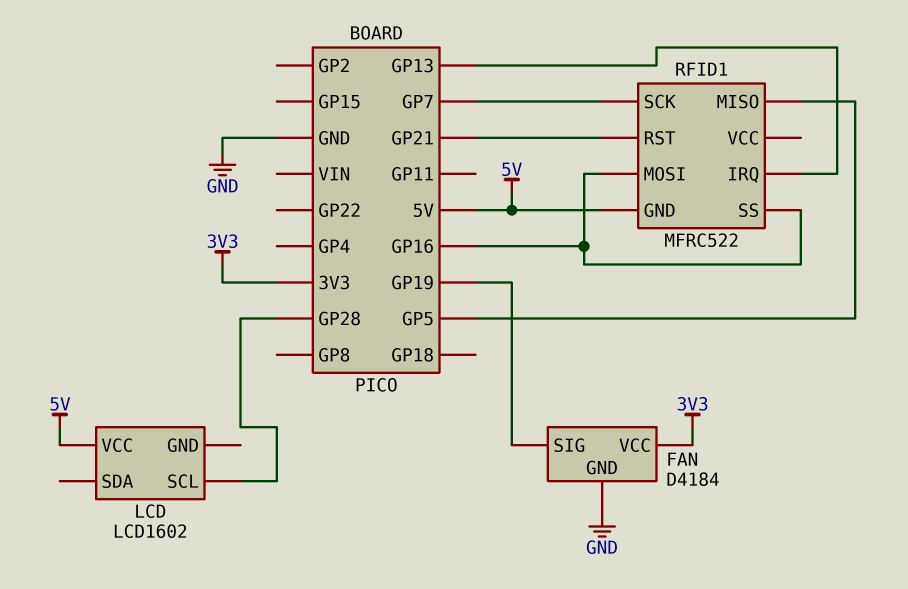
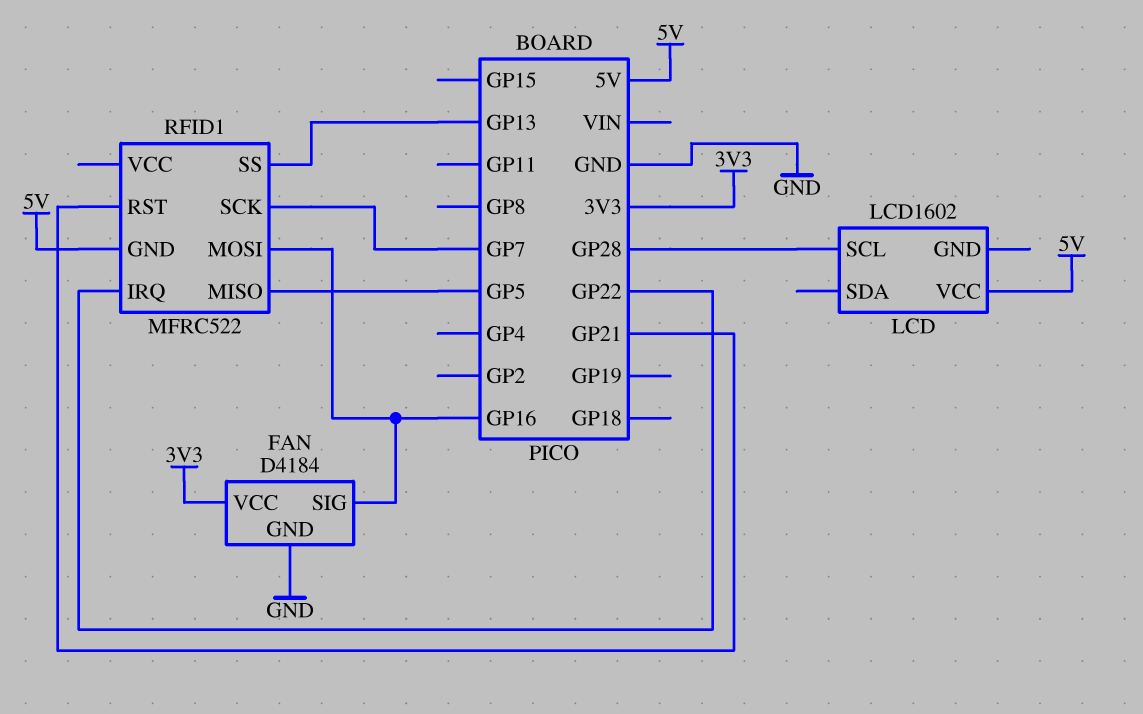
FAN pin SIG: GP19 -> GP16
RFID1 pin IRQ: GP13 -> GP22
RFID1 pin SS: GP16 -> GP13

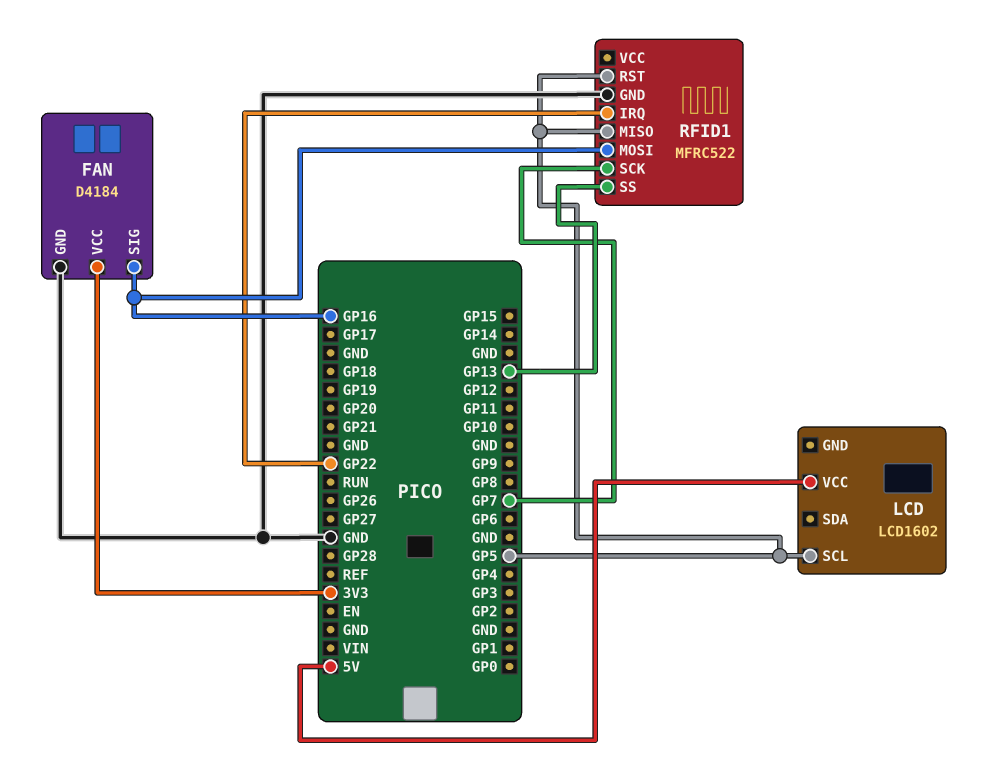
LCD pin SCL: GP28 -> GP5
RFID1 pin GND: 5V -> GND
RFID1 pin RST: GP21 -> GP5

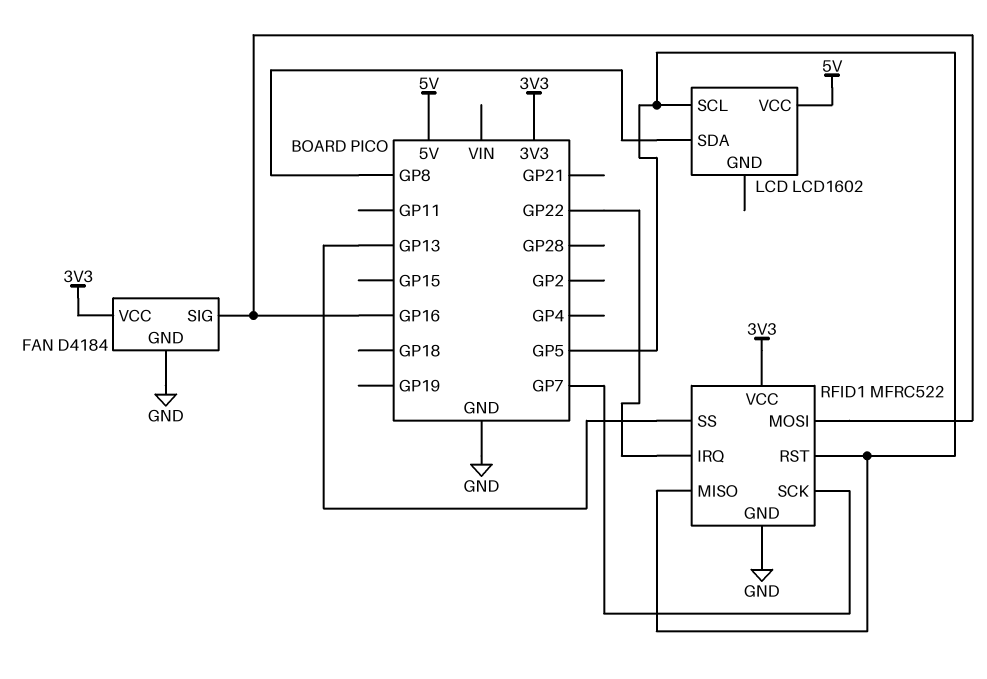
LCD pin SDA: none -> GP8
RFID1 pin VCC: none -> 3V3

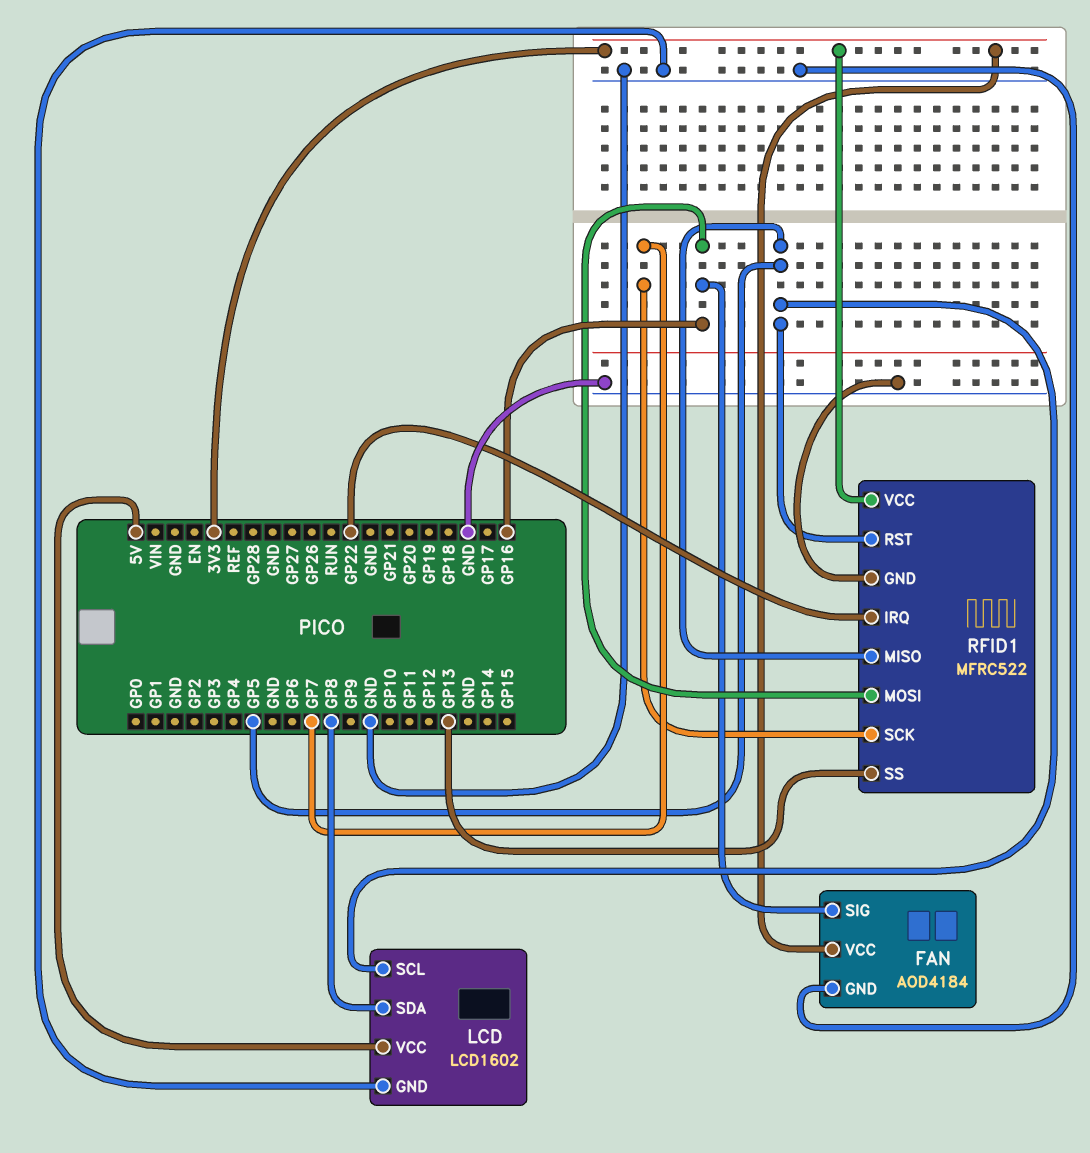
FAN: D4184 -> AOD4184
LCD pin GND: none -> GND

* _Try it_
Copy only the lines in the listing that contain "none".

* _Answer area_
LCD pin SDA: none -> GP8
RFID1 pin VCC: none -> 3V3
LCD pin GND: none -> GND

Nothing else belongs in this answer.